** Opening DATASET CONTENT block **

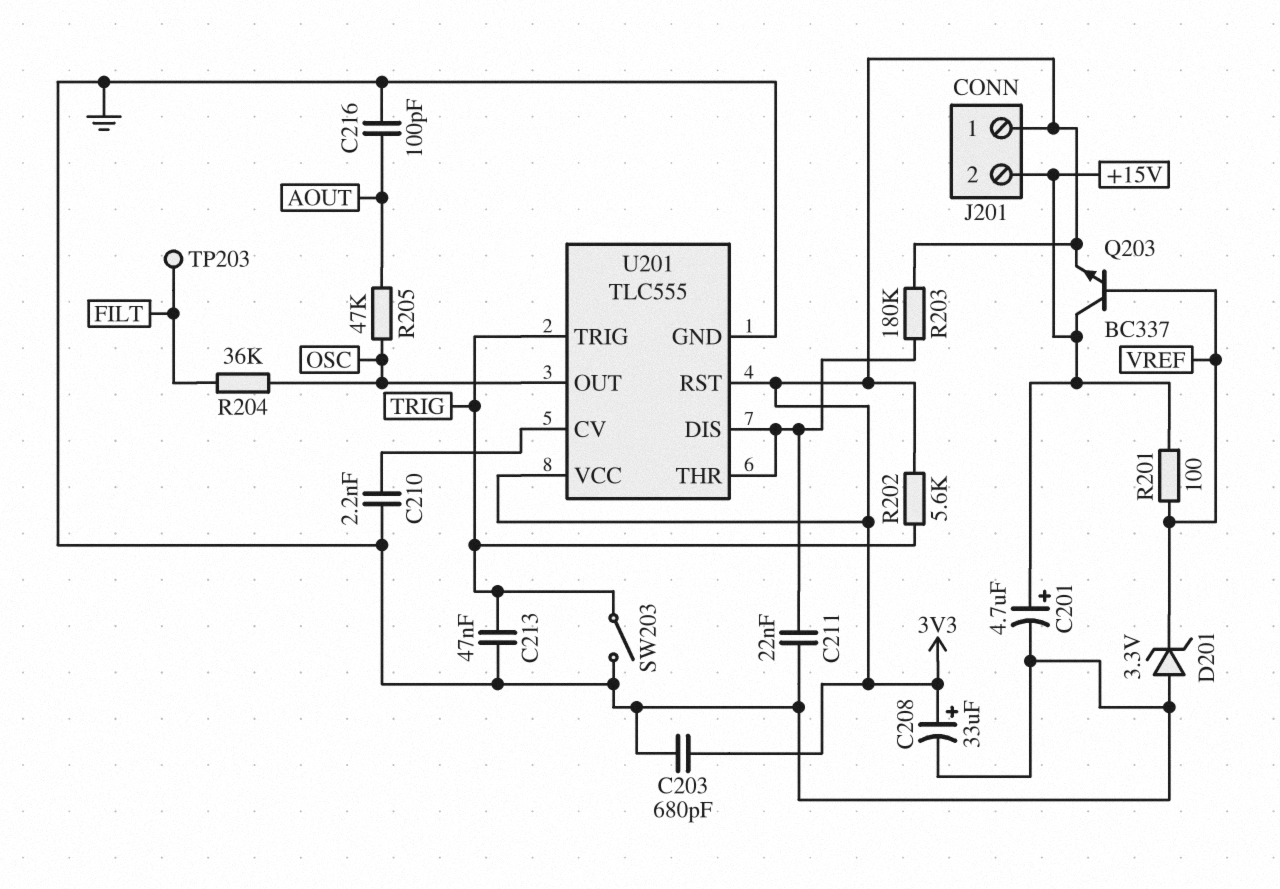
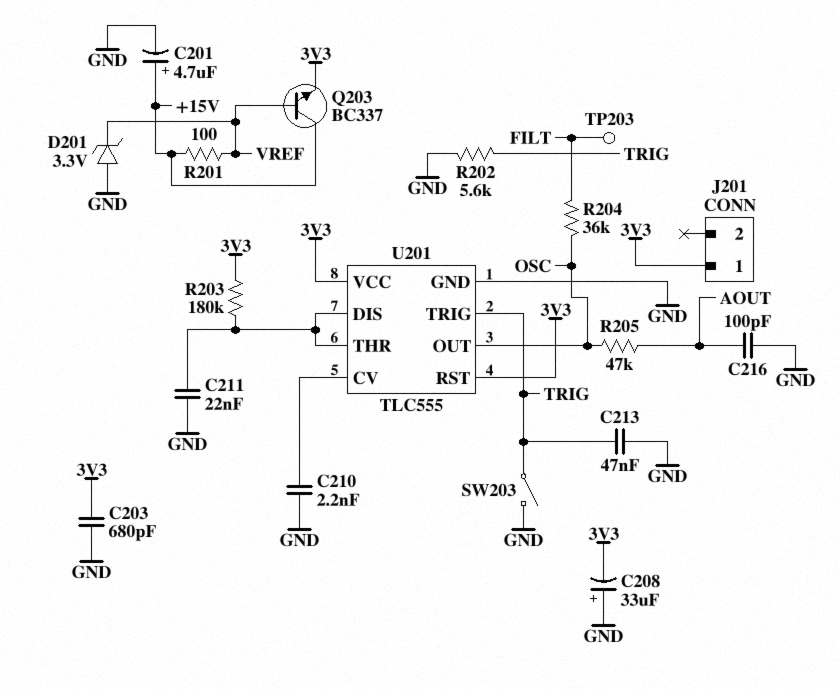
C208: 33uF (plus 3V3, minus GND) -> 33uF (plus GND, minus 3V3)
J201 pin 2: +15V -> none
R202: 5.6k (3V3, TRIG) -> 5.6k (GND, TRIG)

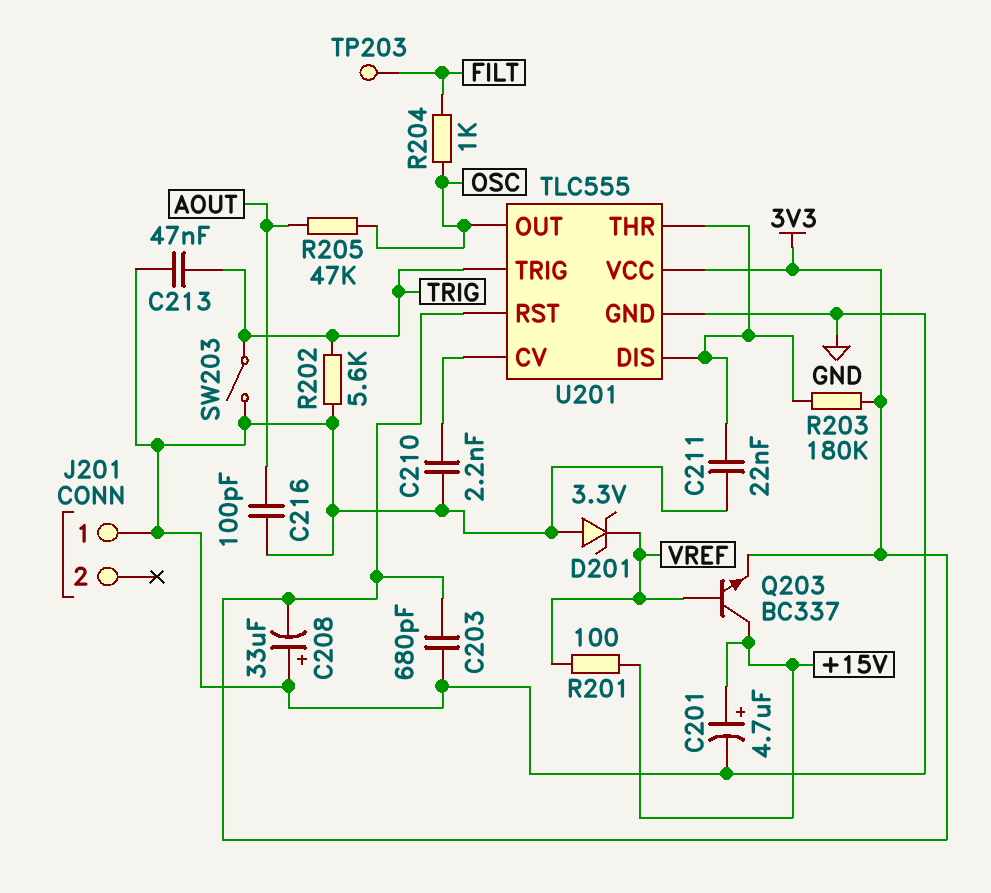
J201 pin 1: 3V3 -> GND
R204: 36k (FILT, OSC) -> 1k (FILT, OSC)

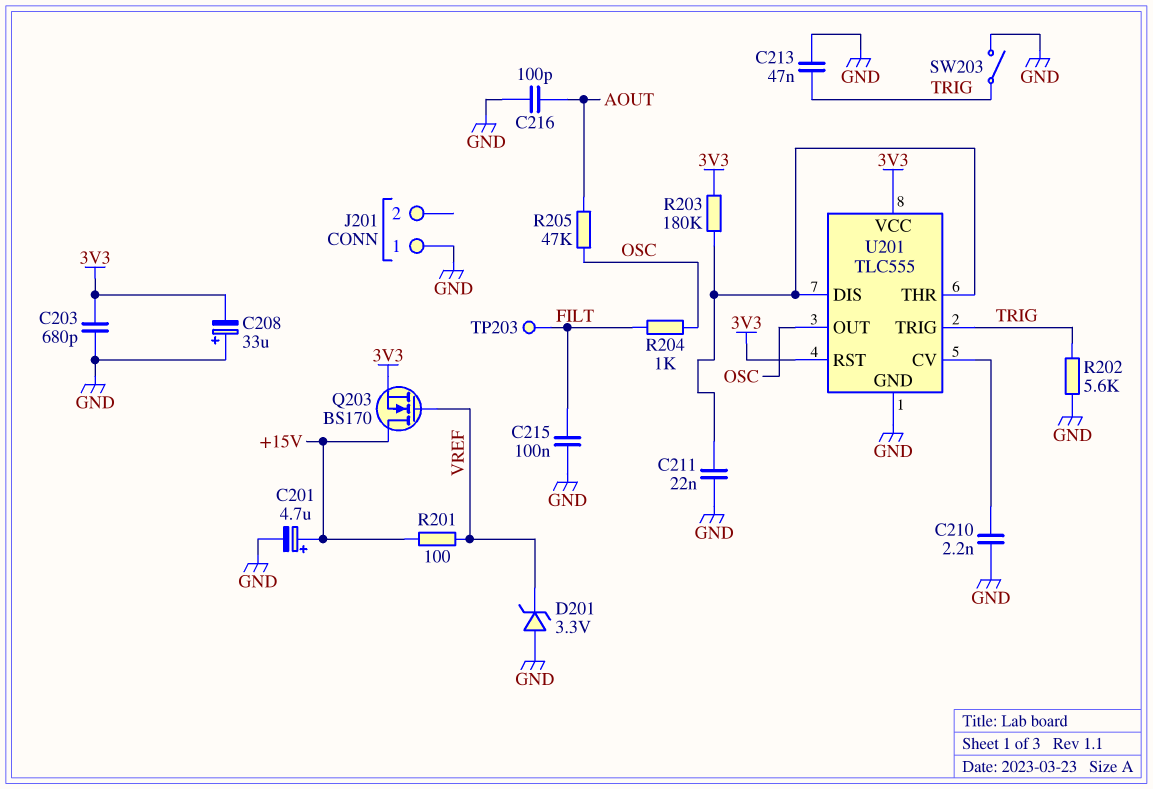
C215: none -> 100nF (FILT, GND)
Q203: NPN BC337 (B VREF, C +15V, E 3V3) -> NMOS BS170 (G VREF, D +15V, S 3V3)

** Closing DATASET CONTENT block **
** Opening DATASET CONTENT block **

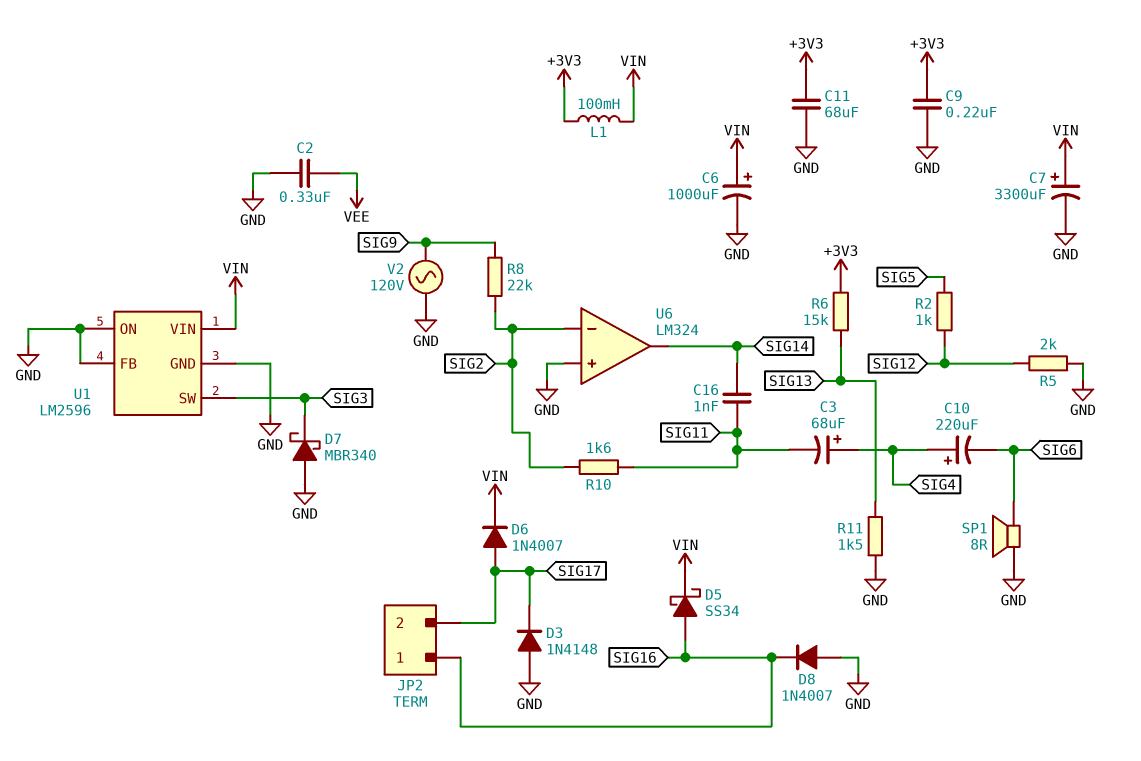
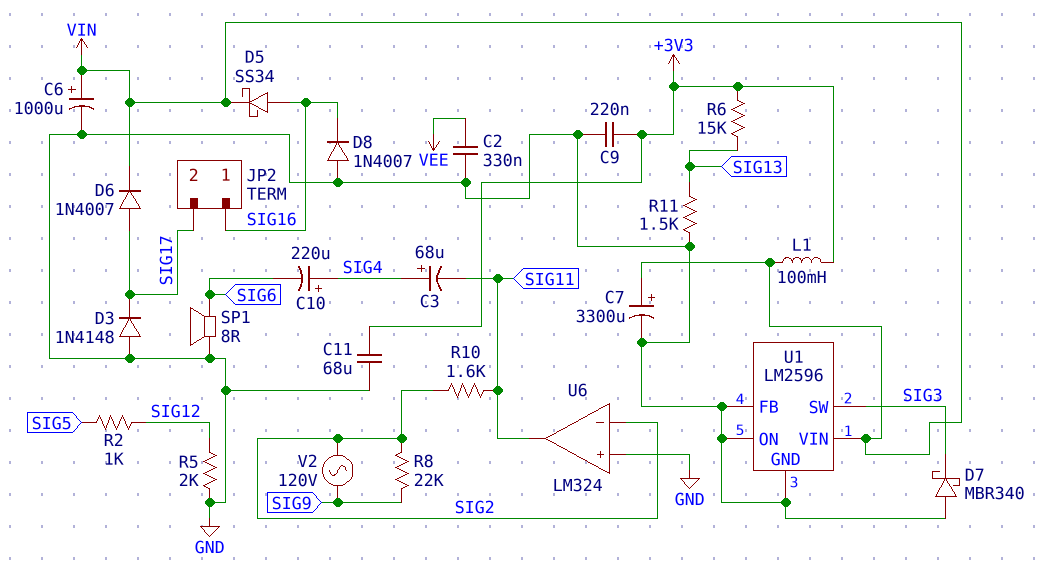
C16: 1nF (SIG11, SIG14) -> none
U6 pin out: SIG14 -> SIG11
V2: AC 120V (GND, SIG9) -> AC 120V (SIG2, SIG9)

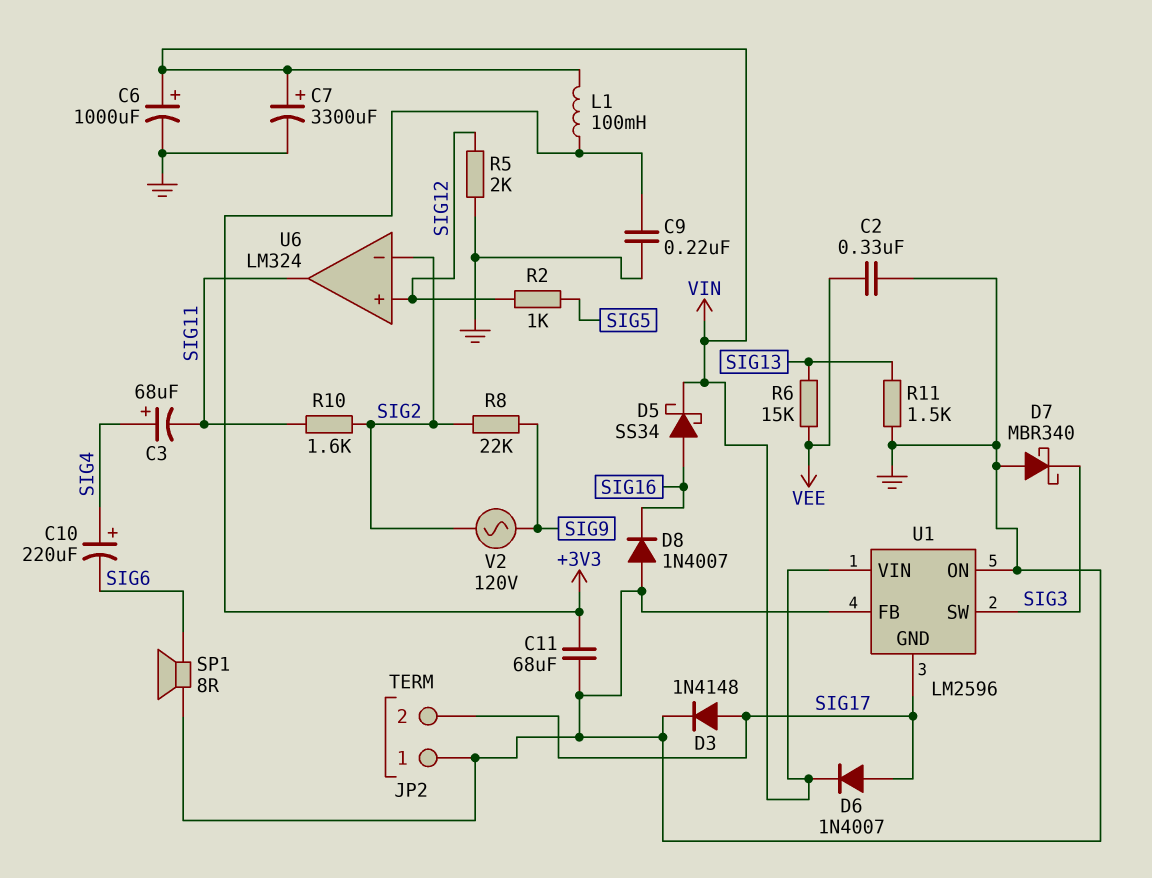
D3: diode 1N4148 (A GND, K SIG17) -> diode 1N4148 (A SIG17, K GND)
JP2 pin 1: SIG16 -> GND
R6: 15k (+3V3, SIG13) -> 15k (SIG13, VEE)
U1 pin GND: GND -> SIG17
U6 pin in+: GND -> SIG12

** Closing DATASET CONTENT block **
** Opening DATASET CONTENT block **

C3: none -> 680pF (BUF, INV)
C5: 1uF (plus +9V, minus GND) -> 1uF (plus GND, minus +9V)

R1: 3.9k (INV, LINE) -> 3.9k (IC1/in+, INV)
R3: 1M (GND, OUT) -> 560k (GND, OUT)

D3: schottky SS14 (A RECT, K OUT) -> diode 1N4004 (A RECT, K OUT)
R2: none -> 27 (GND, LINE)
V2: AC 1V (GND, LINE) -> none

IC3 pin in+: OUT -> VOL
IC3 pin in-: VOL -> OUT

** Closing DATASET CONTENT block **

Find the line with "D3: diode 1N4148" in the entries above. Retype it and each line after it, exactly, through the line with "U6 pin in+: GND -> SIG12", and stop there.

D3: diode 1N4148 (A GND, K SIG17) -> diode 1N4148 (A SIG17, K GND)
JP2 pin 1: SIG16 -> GND
R6: 15k (+3V3, SIG13) -> 15k (SIG13, VEE)
U1 pin GND: GND -> SIG17
U6 pin in+: GND -> SIG12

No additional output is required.